**What the task requires:** Copy out the lines below that hold the word "white".

(Object state change records)
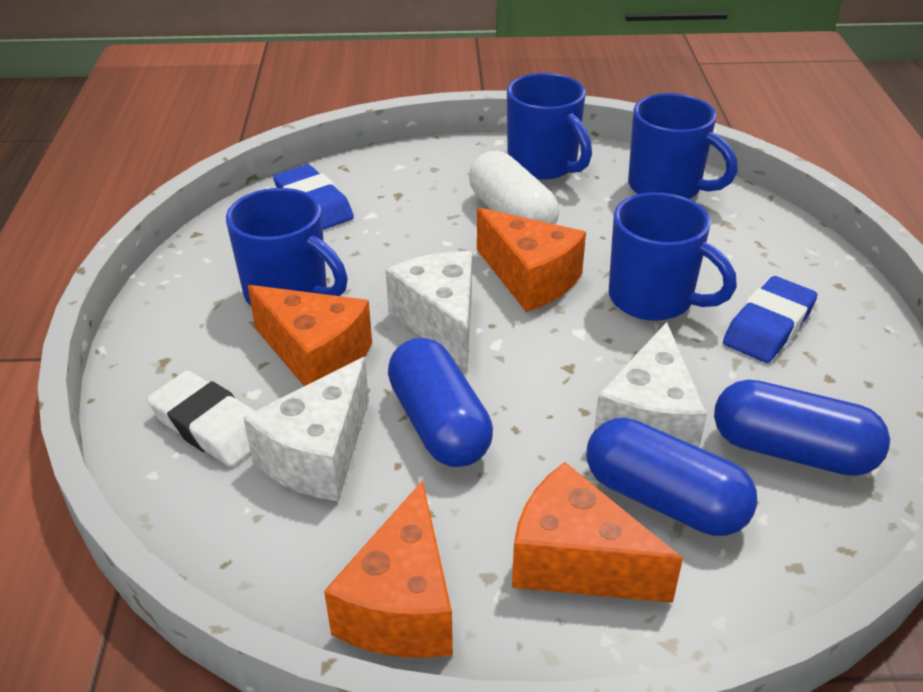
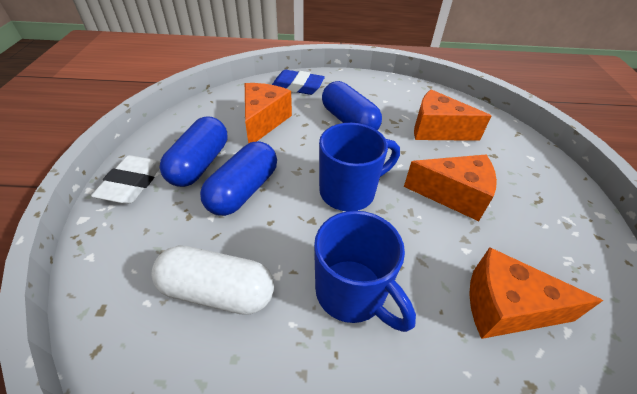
blue eraser: 2 -> 1
blue mug: 4 -> 2
white cheese: 3 -> 0

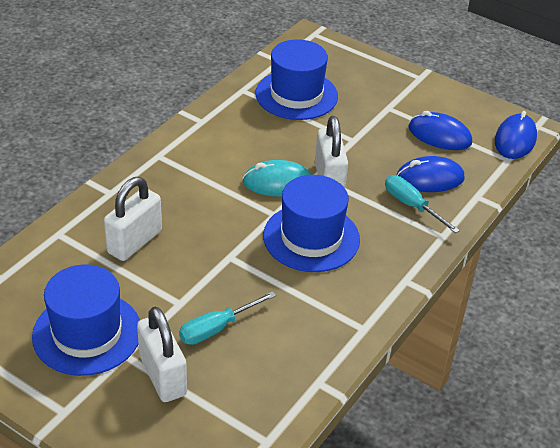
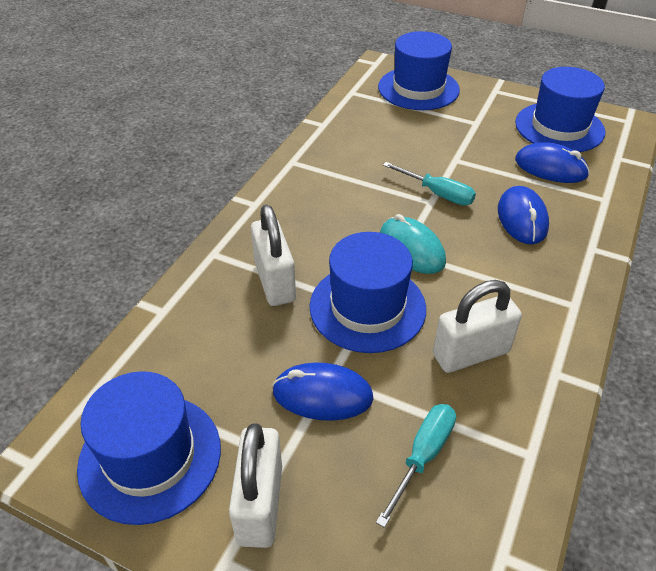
blue hat: 3 -> 4

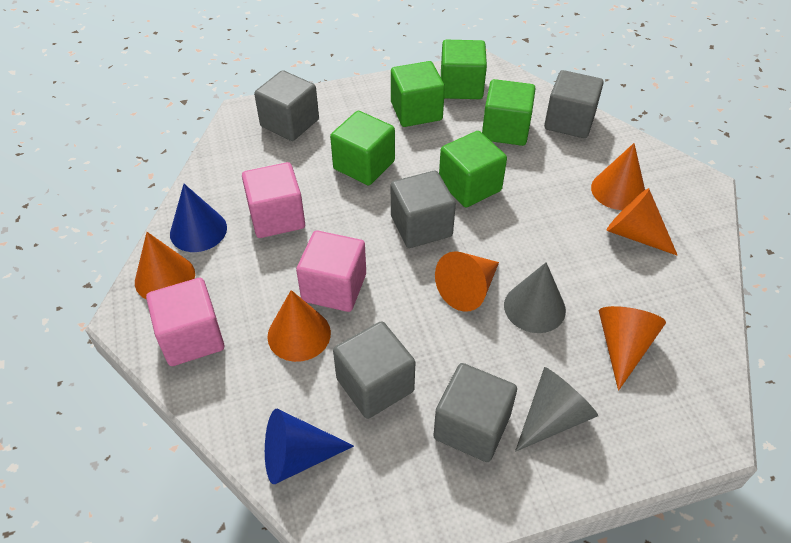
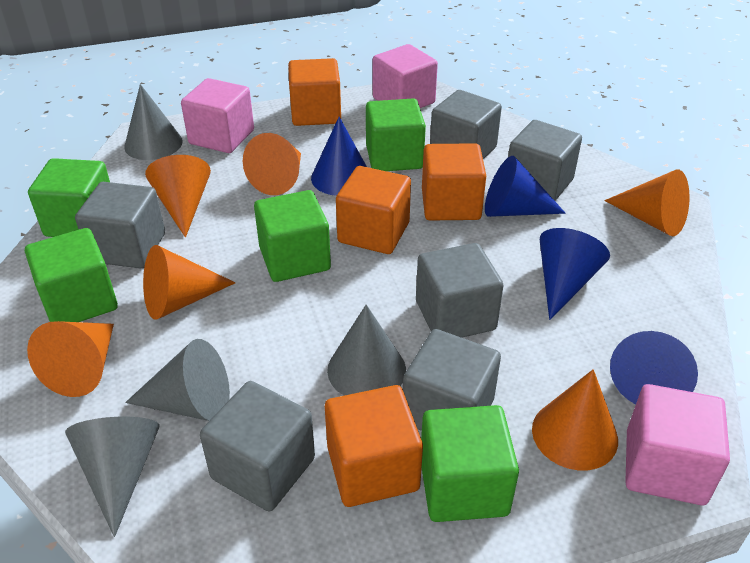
blue cone: 2 -> 4
grey cone: 2 -> 4
grey cube: 5 -> 6
orange cube: 0 -> 4

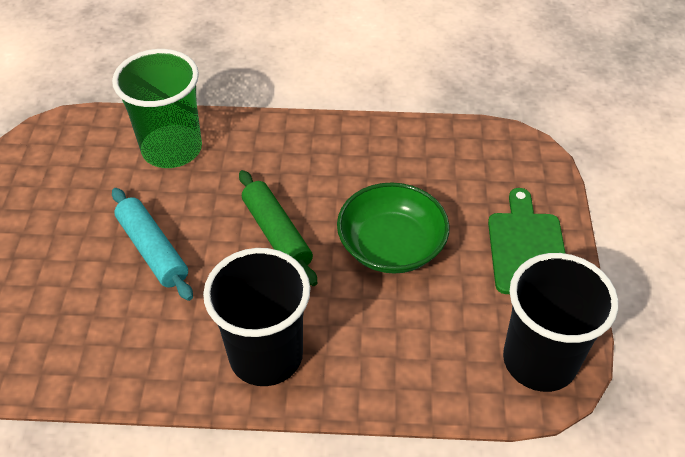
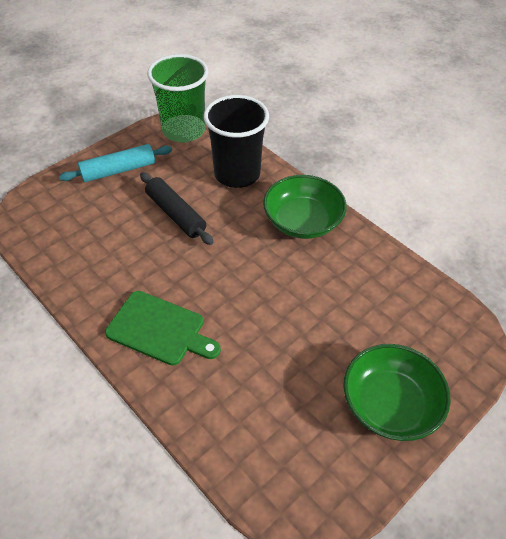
black cup: 2 -> 1
black rolling pin: 0 -> 1
green bowl: 1 -> 2
green rolling pin: 1 -> 0

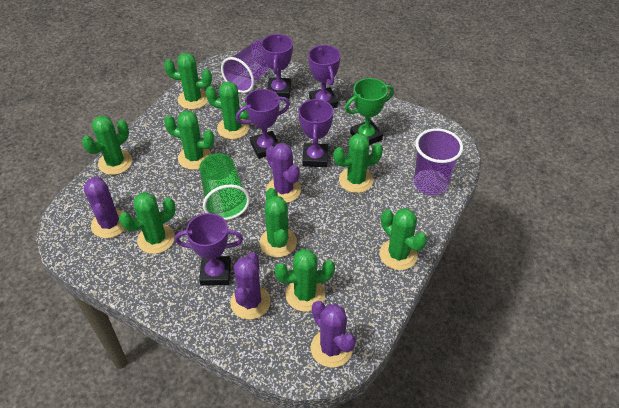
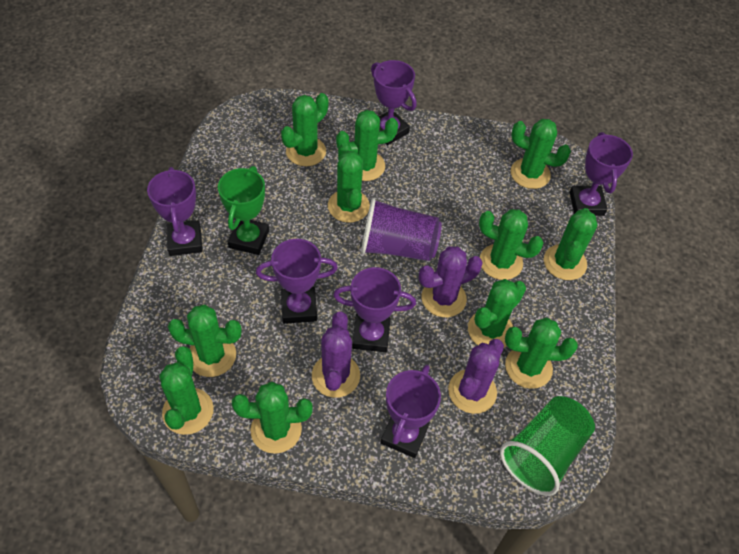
green cactus: 9 -> 11
purple cactus: 4 -> 3
purple cup: 2 -> 1
purple trophy: 5 -> 6

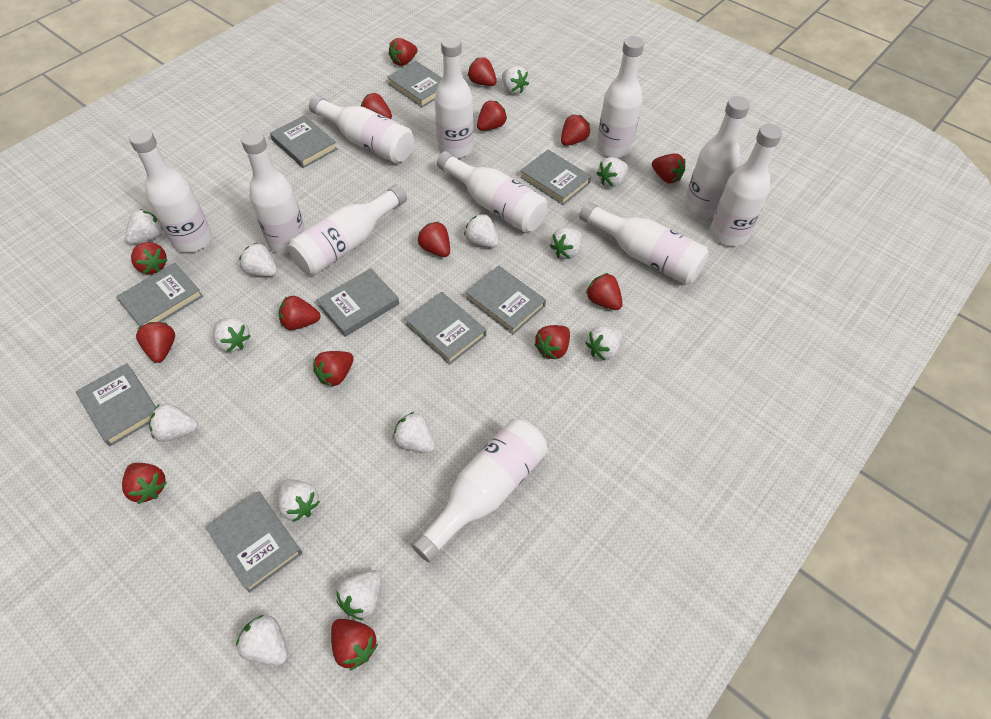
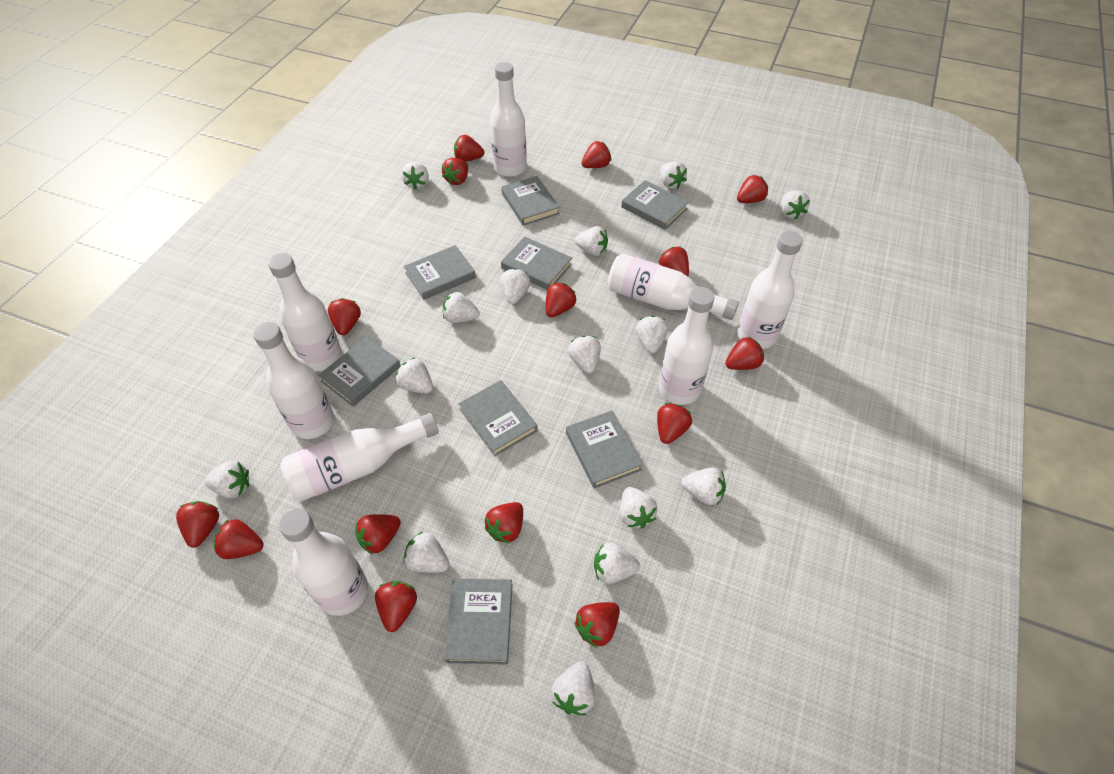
grey book: 9 -> 8
white bottle: 11 -> 8
white strawberry: 13 -> 15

**Written solution:**
white cheese: 3 -> 0
white bottle: 11 -> 8
white strawberry: 13 -> 15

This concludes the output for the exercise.